Exercise description: In the records below, find the line that contains "Q2: PMOS AO3401" and the line that contains "RV1: 500 (COM, SIG7, wiper SIG21) -> none". Set down exactly those lines and every line between them, and nothing more.

Itemized modification records:
= = = =

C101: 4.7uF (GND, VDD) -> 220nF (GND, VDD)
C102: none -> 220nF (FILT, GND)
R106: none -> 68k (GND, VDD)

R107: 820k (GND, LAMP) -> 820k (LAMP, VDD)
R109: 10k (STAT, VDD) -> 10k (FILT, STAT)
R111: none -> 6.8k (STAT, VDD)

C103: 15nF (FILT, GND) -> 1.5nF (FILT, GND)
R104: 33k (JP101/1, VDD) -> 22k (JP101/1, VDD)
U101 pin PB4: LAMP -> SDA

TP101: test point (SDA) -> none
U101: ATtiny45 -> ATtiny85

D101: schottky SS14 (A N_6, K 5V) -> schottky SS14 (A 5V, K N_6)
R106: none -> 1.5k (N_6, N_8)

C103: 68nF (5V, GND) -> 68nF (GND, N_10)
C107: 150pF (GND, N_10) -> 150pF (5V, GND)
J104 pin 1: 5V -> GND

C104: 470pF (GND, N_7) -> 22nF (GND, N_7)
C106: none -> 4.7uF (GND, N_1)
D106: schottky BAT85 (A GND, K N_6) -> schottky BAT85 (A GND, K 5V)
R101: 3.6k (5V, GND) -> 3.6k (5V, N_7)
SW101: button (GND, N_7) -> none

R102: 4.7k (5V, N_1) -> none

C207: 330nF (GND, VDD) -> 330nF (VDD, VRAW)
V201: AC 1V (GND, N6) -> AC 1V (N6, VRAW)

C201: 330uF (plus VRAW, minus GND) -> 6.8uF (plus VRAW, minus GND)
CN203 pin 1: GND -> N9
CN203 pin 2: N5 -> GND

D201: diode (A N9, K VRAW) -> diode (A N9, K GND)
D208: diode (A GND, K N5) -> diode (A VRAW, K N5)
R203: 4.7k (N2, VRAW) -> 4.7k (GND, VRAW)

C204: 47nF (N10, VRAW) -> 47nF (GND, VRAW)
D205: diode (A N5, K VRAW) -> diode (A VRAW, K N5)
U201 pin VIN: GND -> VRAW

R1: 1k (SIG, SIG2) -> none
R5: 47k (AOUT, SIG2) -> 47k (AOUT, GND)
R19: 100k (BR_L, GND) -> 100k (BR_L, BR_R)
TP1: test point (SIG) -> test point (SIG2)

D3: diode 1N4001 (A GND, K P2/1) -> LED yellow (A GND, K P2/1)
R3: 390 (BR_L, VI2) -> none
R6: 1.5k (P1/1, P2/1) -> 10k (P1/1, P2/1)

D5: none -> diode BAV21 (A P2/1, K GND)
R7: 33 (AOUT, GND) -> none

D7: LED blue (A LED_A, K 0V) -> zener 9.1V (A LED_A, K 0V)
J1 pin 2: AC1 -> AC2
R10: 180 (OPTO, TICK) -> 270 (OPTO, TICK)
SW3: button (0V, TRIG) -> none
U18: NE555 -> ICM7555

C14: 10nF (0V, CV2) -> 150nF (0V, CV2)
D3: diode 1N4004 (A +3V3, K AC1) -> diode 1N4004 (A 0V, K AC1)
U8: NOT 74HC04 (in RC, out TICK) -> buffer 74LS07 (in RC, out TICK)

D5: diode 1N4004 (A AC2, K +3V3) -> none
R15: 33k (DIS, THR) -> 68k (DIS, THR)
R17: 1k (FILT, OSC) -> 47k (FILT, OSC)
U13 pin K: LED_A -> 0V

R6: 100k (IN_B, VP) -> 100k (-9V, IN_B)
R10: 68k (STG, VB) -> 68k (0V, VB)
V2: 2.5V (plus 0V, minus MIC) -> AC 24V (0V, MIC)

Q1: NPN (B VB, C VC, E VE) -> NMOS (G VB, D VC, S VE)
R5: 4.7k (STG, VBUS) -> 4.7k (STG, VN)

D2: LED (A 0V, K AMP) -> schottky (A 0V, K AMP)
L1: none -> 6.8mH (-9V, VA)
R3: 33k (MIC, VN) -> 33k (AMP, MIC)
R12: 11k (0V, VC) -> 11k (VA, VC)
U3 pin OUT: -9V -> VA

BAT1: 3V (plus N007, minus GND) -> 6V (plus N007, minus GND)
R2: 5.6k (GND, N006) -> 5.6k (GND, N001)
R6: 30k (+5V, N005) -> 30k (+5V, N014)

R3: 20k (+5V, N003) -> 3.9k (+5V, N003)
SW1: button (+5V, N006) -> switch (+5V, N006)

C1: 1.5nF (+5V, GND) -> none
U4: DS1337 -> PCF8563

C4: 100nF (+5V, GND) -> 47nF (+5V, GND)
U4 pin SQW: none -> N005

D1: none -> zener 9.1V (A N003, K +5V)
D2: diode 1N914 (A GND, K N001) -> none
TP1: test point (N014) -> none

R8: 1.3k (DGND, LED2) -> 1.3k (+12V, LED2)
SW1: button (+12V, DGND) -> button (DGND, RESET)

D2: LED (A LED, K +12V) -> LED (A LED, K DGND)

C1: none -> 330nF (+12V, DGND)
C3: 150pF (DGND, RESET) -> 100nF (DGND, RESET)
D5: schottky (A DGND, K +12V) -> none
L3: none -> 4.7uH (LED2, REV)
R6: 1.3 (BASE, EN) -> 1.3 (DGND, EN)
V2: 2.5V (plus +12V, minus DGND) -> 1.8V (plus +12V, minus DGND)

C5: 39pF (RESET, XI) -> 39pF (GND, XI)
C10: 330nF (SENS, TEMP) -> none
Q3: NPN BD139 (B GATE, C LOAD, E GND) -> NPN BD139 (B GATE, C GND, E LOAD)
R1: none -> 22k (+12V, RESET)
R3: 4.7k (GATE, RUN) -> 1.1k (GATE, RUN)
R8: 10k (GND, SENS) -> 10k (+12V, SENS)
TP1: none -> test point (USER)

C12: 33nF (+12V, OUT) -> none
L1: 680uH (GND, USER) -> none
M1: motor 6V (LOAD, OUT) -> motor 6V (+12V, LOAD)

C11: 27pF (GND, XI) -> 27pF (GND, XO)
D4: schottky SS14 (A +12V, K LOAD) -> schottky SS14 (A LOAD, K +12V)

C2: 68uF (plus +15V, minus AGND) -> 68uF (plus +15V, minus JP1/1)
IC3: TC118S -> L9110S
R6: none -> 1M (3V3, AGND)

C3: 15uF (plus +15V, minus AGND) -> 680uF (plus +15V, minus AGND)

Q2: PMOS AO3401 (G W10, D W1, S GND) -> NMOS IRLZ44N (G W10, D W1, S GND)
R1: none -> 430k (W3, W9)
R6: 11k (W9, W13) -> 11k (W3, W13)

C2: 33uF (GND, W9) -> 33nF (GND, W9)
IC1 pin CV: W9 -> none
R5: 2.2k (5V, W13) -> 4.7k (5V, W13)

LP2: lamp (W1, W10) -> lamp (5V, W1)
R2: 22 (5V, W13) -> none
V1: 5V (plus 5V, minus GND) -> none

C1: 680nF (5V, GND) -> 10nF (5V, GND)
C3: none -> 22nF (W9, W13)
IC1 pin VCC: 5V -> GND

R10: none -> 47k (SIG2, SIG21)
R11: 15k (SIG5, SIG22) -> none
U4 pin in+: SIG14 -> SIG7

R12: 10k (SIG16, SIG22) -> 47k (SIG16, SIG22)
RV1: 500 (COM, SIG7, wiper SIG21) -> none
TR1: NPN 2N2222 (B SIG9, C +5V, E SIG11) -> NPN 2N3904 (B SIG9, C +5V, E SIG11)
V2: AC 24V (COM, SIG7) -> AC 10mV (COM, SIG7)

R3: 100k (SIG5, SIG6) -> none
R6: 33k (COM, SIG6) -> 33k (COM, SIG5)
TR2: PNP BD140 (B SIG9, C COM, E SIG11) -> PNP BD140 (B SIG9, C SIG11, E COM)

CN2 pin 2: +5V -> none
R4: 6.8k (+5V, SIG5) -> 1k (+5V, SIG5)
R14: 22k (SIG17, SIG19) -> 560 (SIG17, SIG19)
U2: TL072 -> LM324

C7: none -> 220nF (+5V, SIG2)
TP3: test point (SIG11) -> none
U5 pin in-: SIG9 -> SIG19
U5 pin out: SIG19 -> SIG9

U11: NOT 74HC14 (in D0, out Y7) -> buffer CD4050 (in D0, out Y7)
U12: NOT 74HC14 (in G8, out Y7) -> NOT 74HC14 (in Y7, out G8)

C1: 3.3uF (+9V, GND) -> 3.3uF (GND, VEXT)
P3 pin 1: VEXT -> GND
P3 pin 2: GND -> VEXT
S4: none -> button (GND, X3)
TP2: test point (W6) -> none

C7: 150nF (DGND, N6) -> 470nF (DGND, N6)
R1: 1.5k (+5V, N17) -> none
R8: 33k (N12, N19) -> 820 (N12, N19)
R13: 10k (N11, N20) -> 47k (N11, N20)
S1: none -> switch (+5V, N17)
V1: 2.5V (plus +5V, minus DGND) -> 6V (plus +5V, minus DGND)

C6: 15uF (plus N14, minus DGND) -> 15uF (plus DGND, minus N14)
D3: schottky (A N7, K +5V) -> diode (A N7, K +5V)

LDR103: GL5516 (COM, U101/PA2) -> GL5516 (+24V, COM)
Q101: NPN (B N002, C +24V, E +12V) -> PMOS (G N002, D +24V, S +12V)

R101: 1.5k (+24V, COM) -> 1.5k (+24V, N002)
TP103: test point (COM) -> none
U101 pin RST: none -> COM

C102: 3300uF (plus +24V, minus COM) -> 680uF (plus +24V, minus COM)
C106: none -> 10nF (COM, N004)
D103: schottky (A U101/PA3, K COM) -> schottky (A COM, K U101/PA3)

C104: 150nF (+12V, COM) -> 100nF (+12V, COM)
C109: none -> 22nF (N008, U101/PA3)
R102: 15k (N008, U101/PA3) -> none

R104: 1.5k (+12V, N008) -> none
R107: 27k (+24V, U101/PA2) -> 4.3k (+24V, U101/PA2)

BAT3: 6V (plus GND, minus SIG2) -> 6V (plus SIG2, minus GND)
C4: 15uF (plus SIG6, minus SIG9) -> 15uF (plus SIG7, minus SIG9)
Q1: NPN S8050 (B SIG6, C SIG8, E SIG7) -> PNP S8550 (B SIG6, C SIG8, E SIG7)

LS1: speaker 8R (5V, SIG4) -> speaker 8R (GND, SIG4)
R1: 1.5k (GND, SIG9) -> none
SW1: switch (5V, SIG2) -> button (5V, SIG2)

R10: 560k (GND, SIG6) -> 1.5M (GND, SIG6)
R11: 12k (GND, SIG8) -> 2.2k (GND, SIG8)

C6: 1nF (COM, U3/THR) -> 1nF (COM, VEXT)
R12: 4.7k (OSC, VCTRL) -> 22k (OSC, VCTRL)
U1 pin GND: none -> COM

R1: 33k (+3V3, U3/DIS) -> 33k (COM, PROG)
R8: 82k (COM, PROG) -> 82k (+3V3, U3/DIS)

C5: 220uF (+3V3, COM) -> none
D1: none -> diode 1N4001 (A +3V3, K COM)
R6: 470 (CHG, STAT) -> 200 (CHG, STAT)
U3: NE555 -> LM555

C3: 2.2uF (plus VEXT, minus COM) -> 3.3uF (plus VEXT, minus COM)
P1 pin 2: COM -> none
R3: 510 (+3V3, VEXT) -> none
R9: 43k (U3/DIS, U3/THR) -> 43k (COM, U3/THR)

= = = =

Output:
Q2: PMOS AO3401 (G W10, D W1, S GND) -> NMOS IRLZ44N (G W10, D W1, S GND)
R1: none -> 430k (W3, W9)
R6: 11k (W9, W13) -> 11k (W3, W13)

C2: 33uF (GND, W9) -> 33nF (GND, W9)
IC1 pin CV: W9 -> none
R5: 2.2k (5V, W13) -> 4.7k (5V, W13)

LP2: lamp (W1, W10) -> lamp (5V, W1)
R2: 22 (5V, W13) -> none
V1: 5V (plus 5V, minus GND) -> none

C1: 680nF (5V, GND) -> 10nF (5V, GND)
C3: none -> 22nF (W9, W13)
IC1 pin VCC: 5V -> GND

R10: none -> 47k (SIG2, SIG21)
R11: 15k (SIG5, SIG22) -> none
U4 pin in+: SIG14 -> SIG7

R12: 10k (SIG16, SIG22) -> 47k (SIG16, SIG22)
RV1: 500 (COM, SIG7, wiper SIG21) -> none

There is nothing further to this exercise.